Entries taken from a collection
※

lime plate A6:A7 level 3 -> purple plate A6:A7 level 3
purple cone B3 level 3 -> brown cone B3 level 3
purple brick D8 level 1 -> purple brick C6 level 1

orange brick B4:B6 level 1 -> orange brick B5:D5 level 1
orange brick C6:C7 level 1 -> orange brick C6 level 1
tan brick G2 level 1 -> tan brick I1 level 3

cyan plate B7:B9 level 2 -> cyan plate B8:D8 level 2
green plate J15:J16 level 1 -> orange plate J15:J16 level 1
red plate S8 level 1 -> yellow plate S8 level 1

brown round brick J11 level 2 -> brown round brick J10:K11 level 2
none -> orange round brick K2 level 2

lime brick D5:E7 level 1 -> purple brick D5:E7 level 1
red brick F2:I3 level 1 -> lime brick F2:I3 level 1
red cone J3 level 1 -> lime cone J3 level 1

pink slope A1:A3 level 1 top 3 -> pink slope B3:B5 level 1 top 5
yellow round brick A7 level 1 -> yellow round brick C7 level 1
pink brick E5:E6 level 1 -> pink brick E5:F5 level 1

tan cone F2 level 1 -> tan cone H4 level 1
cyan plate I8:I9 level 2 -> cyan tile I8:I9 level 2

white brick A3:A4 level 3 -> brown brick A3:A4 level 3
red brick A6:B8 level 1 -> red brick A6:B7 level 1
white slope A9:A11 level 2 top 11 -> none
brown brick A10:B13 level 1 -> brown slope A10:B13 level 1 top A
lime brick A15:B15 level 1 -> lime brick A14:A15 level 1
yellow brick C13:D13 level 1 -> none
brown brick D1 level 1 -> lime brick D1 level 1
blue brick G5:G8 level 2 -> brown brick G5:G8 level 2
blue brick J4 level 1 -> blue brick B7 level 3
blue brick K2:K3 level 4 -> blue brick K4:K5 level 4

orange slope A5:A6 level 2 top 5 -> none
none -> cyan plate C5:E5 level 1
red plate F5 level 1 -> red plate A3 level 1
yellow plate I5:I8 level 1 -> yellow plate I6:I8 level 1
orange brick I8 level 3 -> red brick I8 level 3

※

Wherever "none" turns up in the records, copy the whole line.

■ FINISHED EXERCISE ■
none -> orange round brick K2 level 2
white slope A9:A11 level 2 top 11 -> none
yellow brick C13:D13 level 1 -> none
orange slope A5:A6 level 2 top 5 -> none
none -> cyan plate C5:E5 level 1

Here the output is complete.